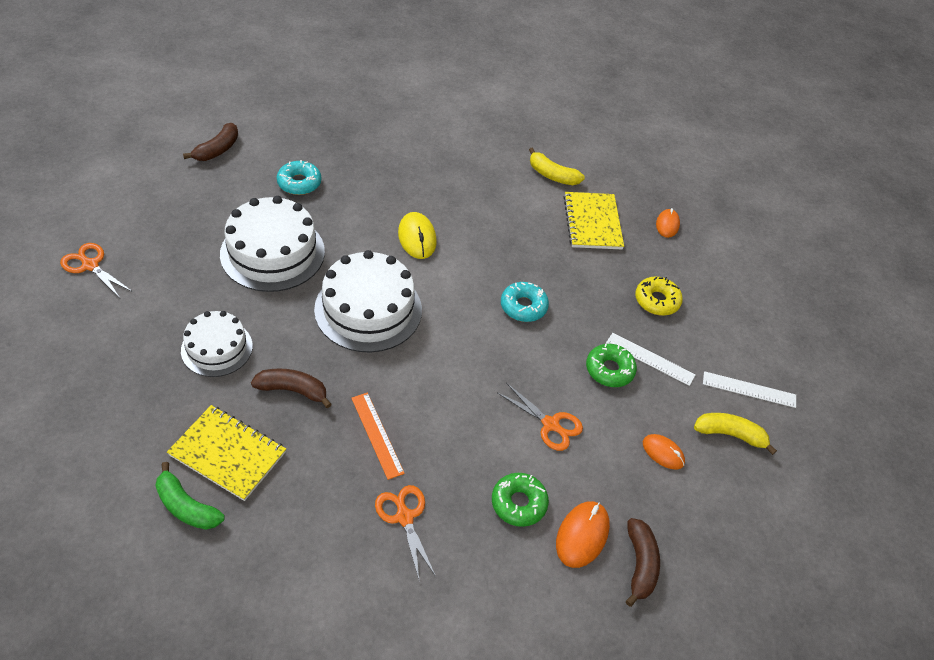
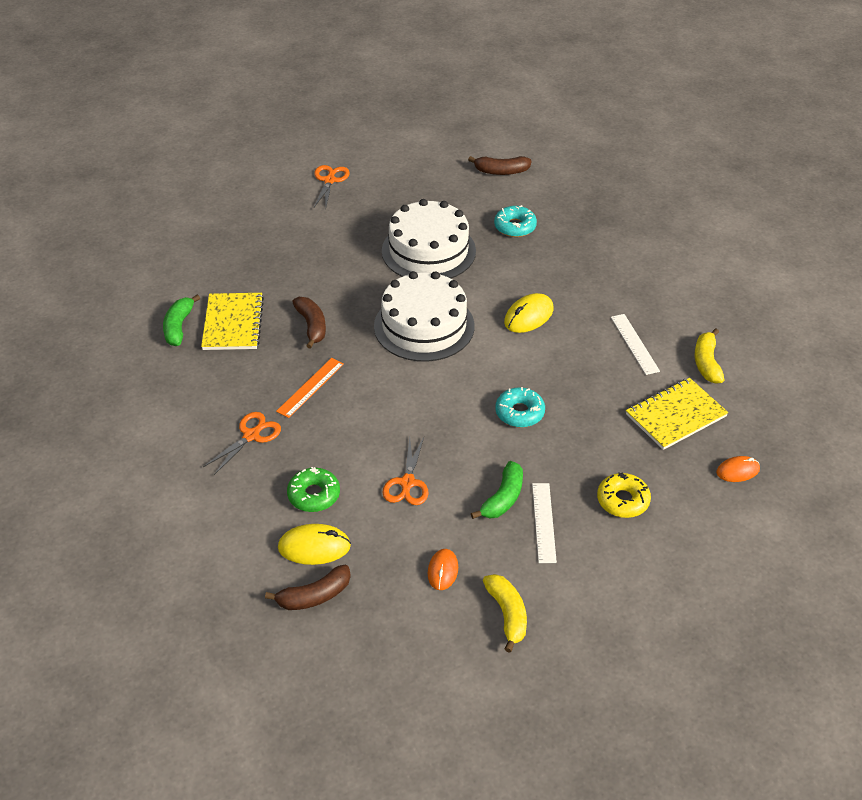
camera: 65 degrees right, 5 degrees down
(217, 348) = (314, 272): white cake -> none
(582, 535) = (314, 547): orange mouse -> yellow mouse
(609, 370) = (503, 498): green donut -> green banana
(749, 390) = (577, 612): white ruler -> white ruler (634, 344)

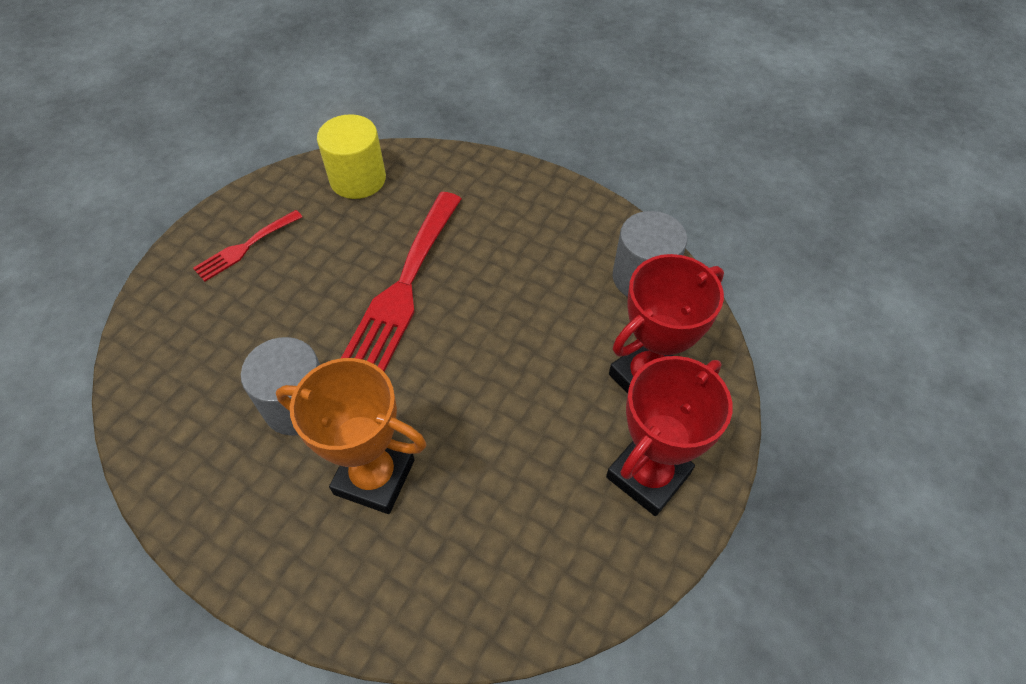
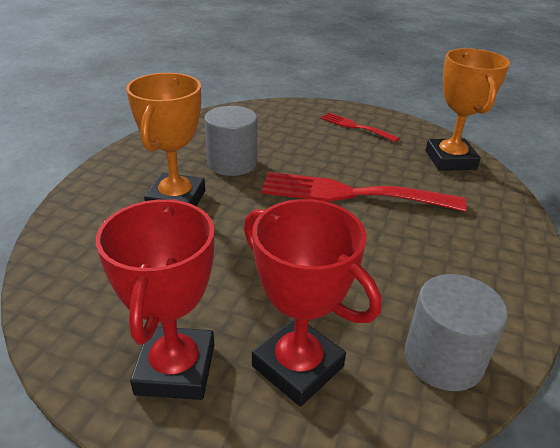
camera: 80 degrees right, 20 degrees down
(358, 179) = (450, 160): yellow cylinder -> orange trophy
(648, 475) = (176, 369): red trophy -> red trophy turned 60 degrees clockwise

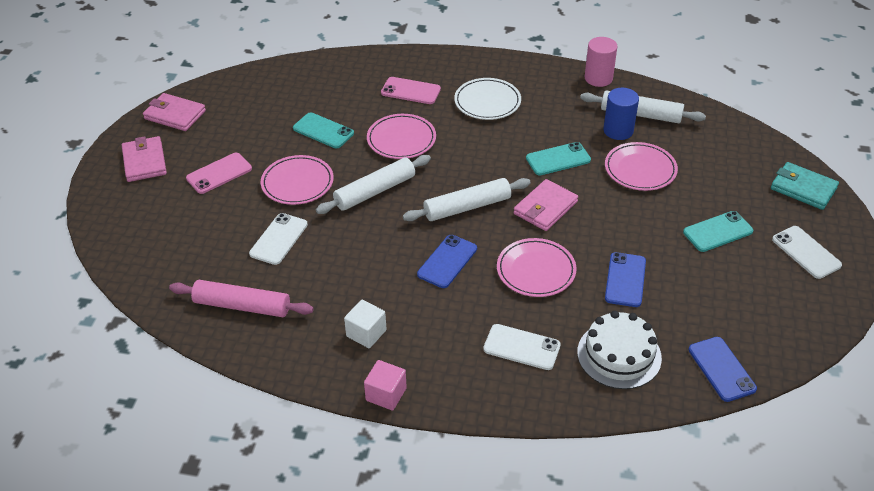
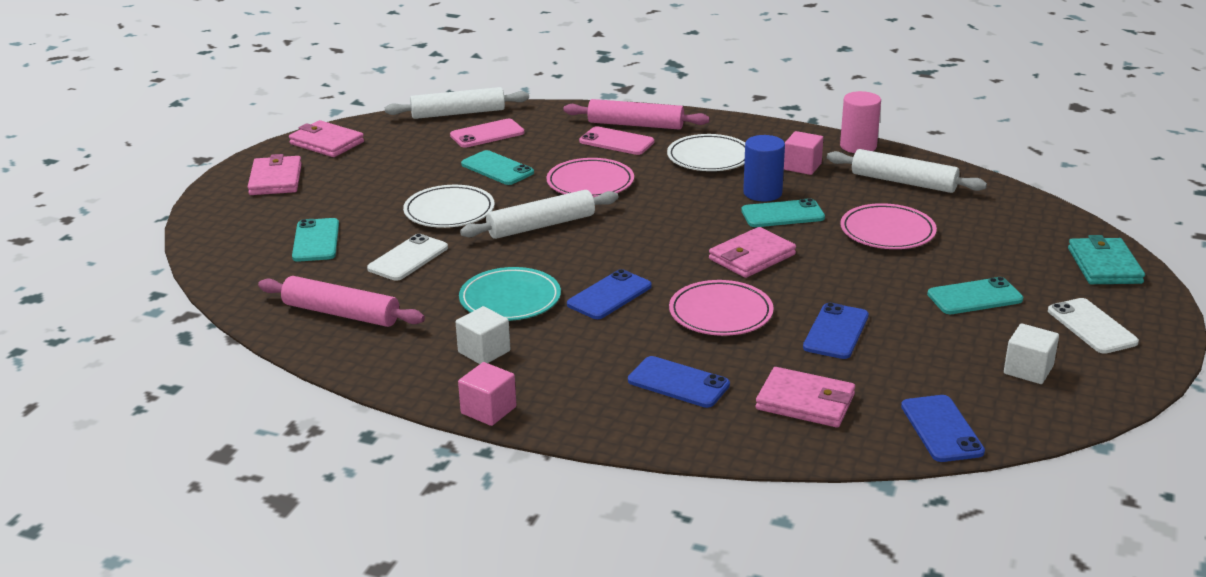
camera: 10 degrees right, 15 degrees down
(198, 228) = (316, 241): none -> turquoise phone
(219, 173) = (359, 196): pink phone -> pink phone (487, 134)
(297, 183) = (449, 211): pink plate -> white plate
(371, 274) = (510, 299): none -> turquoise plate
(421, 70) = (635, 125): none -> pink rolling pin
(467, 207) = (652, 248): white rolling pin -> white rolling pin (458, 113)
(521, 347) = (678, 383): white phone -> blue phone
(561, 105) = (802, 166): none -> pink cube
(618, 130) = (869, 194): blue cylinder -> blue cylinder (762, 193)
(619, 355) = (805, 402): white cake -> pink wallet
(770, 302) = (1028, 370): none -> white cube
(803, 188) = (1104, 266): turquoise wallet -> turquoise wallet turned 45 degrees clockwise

Job. Search the data above for "phone" and copy every line where it turns up.

Answer to this task.
(198, 228) = (316, 241): none -> turquoise phone
(219, 173) = (359, 196): pink phone -> pink phone (487, 134)
(521, 347) = (678, 383): white phone -> blue phone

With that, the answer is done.